Records for this task:
*** Block opens ***
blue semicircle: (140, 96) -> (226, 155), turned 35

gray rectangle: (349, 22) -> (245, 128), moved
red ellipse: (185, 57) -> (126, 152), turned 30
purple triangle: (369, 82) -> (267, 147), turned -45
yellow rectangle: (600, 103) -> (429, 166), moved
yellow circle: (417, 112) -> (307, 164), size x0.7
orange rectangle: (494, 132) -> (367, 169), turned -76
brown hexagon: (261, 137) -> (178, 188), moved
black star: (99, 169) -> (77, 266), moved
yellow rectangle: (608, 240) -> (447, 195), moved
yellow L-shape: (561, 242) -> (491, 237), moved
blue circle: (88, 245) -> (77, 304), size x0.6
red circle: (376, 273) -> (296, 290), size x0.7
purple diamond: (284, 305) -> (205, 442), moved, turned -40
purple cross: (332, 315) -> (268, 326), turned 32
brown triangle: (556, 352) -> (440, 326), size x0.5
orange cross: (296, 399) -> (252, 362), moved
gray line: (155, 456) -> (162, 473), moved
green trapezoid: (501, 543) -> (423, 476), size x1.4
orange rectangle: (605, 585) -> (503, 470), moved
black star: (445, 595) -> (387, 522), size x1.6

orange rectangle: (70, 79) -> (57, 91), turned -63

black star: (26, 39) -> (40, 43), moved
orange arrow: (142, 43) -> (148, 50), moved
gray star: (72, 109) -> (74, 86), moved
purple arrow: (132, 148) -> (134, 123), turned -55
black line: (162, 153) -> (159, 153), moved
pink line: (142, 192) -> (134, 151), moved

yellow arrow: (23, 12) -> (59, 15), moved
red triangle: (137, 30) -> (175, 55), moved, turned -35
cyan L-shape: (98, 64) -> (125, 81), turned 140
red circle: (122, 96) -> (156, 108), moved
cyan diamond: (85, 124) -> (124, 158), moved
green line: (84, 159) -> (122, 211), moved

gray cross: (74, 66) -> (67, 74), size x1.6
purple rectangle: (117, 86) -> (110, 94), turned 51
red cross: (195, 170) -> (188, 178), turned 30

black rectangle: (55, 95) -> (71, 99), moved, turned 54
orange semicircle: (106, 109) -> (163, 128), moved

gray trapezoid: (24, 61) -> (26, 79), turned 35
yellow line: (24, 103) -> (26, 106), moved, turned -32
*** Block closes ***
*** Block opens ***
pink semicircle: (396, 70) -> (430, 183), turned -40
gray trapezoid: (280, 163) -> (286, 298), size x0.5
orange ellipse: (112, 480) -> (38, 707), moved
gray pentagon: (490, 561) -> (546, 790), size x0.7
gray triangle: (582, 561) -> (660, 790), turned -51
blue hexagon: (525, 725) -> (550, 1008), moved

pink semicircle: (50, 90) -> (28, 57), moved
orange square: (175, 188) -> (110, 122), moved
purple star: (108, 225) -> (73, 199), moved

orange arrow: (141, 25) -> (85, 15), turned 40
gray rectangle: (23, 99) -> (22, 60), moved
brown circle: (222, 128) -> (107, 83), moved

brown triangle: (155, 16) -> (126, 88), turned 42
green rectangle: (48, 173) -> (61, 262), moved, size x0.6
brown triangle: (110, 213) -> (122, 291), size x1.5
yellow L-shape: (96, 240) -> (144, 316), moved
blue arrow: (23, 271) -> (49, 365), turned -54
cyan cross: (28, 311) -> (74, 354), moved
*** Block closes ***
*** Block opens ***
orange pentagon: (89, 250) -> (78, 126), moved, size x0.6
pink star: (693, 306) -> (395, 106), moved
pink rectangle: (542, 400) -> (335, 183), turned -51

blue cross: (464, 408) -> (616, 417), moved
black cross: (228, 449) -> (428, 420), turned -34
*** Block closes ***
Problem statement: Quote the data above from the line containing "green line: (84, 159) -> (122, 211), moved" to the line containing "yellow line: (24, 103)", inclusive, and stop.

Response below:
green line: (84, 159) -> (122, 211), moved

gray cross: (74, 66) -> (67, 74), size x1.6
purple rectangle: (117, 86) -> (110, 94), turned 51
red cross: (195, 170) -> (188, 178), turned 30

black rectangle: (55, 95) -> (71, 99), moved, turned 54
orange semicircle: (106, 109) -> (163, 128), moved

gray trapezoid: (24, 61) -> (26, 79), turned 35
yellow line: (24, 103) -> (26, 106), moved, turned -32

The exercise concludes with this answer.